▶ **EXERCISE OBJECTIVE**
Word for word, retype the first line of the records and every following line through the one containing "R206: 620 (GND, VE) -> 620 (VB, VE)".
** Opening DATASET RECORDS block **
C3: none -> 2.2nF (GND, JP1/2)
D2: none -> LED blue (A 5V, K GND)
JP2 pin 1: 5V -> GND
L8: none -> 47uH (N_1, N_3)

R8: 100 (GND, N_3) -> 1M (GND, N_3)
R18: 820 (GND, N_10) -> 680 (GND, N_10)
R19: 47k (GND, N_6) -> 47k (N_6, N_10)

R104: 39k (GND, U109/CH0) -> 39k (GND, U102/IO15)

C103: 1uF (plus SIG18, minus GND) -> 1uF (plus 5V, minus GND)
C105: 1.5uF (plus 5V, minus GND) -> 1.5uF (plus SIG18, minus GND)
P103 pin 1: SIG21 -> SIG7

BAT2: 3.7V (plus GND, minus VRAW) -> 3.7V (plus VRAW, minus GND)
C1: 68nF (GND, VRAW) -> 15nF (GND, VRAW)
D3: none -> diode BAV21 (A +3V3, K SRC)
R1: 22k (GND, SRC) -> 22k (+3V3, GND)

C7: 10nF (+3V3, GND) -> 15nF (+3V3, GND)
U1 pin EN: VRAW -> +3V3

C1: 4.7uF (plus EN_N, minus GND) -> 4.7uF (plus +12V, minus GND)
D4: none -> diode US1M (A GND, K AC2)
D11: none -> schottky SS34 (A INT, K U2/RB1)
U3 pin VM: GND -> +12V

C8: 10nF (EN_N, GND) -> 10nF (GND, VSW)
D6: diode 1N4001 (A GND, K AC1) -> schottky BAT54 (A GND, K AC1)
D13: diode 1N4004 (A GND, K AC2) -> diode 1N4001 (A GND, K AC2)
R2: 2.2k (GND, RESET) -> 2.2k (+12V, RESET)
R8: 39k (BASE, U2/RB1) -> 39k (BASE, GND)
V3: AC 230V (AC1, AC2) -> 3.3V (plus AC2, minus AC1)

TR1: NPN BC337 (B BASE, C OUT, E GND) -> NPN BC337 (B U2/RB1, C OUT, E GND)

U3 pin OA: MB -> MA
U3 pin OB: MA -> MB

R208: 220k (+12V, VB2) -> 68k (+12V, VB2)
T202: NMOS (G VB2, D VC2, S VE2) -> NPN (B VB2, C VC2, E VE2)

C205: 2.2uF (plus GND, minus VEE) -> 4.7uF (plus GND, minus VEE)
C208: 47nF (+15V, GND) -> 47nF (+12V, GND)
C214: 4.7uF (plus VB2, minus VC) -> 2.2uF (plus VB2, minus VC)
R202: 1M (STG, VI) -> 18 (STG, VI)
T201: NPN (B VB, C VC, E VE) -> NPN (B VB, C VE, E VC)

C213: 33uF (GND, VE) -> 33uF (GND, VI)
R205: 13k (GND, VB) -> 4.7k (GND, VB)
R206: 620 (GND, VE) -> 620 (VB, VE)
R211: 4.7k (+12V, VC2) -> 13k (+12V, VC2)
** Closing DATASET RECORDS block **
▶ **OUTPUT FOR THIS TASK**
C3: none -> 2.2nF (GND, JP1/2)
D2: none -> LED blue (A 5V, K GND)
JP2 pin 1: 5V -> GND
L8: none -> 47uH (N_1, N_3)

R8: 100 (GND, N_3) -> 1M (GND, N_3)
R18: 820 (GND, N_10) -> 680 (GND, N_10)
R19: 47k (GND, N_6) -> 47k (N_6, N_10)

R104: 39k (GND, U109/CH0) -> 39k (GND, U102/IO15)

C103: 1uF (plus SIG18, minus GND) -> 1uF (plus 5V, minus GND)
C105: 1.5uF (plus 5V, minus GND) -> 1.5uF (plus SIG18, minus GND)
P103 pin 1: SIG21 -> SIG7

BAT2: 3.7V (plus GND, minus VRAW) -> 3.7V (plus VRAW, minus GND)
C1: 68nF (GND, VRAW) -> 15nF (GND, VRAW)
D3: none -> diode BAV21 (A +3V3, K SRC)
R1: 22k (GND, SRC) -> 22k (+3V3, GND)

C7: 10nF (+3V3, GND) -> 15nF (+3V3, GND)
U1 pin EN: VRAW -> +3V3

C1: 4.7uF (plus EN_N, minus GND) -> 4.7uF (plus +12V, minus GND)
D4: none -> diode US1M (A GND, K AC2)
D11: none -> schottky SS34 (A INT, K U2/RB1)
U3 pin VM: GND -> +12V

C8: 10nF (EN_N, GND) -> 10nF (GND, VSW)
D6: diode 1N4001 (A GND, K AC1) -> schottky BAT54 (A GND, K AC1)
D13: diode 1N4004 (A GND, K AC2) -> diode 1N4001 (A GND, K AC2)
R2: 2.2k (GND, RESET) -> 2.2k (+12V, RESET)
R8: 39k (BASE, U2/RB1) -> 39k (BASE, GND)
V3: AC 230V (AC1, AC2) -> 3.3V (plus AC2, minus AC1)

TR1: NPN BC337 (B BASE, C OUT, E GND) -> NPN BC337 (B U2/RB1, C OUT, E GND)

U3 pin OA: MB -> MA
U3 pin OB: MA -> MB

R208: 220k (+12V, VB2) -> 68k (+12V, VB2)
T202: NMOS (G VB2, D VC2, S VE2) -> NPN (B VB2, C VC2, E VE2)

C205: 2.2uF (plus GND, minus VEE) -> 4.7uF (plus GND, minus VEE)
C208: 47nF (+15V, GND) -> 47nF (+12V, GND)
C214: 4.7uF (plus VB2, minus VC) -> 2.2uF (plus VB2, minus VC)
R202: 1M (STG, VI) -> 18 (STG, VI)
T201: NPN (B VB, C VC, E VE) -> NPN (B VB, C VE, E VC)

C213: 33uF (GND, VE) -> 33uF (GND, VI)
R205: 13k (GND, VB) -> 4.7k (GND, VB)
R206: 620 (GND, VE) -> 620 (VB, VE)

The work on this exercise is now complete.